EXERCISE DIRECTIONS: In the entries below, find the line containing "(253, 129) = (390, 252): black", then copy it and every later line exactly, ending with the last line.

########################################

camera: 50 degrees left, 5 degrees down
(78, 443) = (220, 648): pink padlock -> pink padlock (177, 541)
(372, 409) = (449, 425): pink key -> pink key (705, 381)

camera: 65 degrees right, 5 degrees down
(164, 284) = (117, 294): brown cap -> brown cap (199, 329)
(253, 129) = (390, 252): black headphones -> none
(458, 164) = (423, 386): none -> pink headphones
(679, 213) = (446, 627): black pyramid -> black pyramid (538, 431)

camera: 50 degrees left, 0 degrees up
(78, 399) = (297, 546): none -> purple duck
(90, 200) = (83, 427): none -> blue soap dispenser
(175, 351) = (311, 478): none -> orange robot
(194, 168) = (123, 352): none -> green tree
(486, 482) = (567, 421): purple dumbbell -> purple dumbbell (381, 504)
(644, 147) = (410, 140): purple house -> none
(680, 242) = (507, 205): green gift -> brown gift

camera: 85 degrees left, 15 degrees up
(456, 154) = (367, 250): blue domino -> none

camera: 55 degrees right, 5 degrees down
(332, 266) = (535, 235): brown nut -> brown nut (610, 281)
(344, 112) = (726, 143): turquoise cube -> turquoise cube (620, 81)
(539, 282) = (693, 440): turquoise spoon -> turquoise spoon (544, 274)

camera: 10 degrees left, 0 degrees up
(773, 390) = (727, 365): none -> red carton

########################################

YOUR RESPONSE:
(253, 129) = (390, 252): black headphones -> none
(458, 164) = (423, 386): none -> pink headphones
(679, 213) = (446, 627): black pyramid -> black pyramid (538, 431)

camera: 50 degrees left, 0 degrees up
(78, 399) = (297, 546): none -> purple duck
(90, 200) = (83, 427): none -> blue soap dispenser
(175, 351) = (311, 478): none -> orange robot
(194, 168) = (123, 352): none -> green tree
(486, 482) = (567, 421): purple dumbbell -> purple dumbbell (381, 504)
(644, 147) = (410, 140): purple house -> none
(680, 242) = (507, 205): green gift -> brown gift

camera: 85 degrees left, 15 degrees up
(456, 154) = (367, 250): blue domino -> none

camera: 55 degrees right, 5 degrees down
(332, 266) = (535, 235): brown nut -> brown nut (610, 281)
(344, 112) = (726, 143): turquoise cube -> turquoise cube (620, 81)
(539, 282) = (693, 440): turquoise spoon -> turquoise spoon (544, 274)

camera: 10 degrees left, 0 degrees up
(773, 390) = (727, 365): none -> red carton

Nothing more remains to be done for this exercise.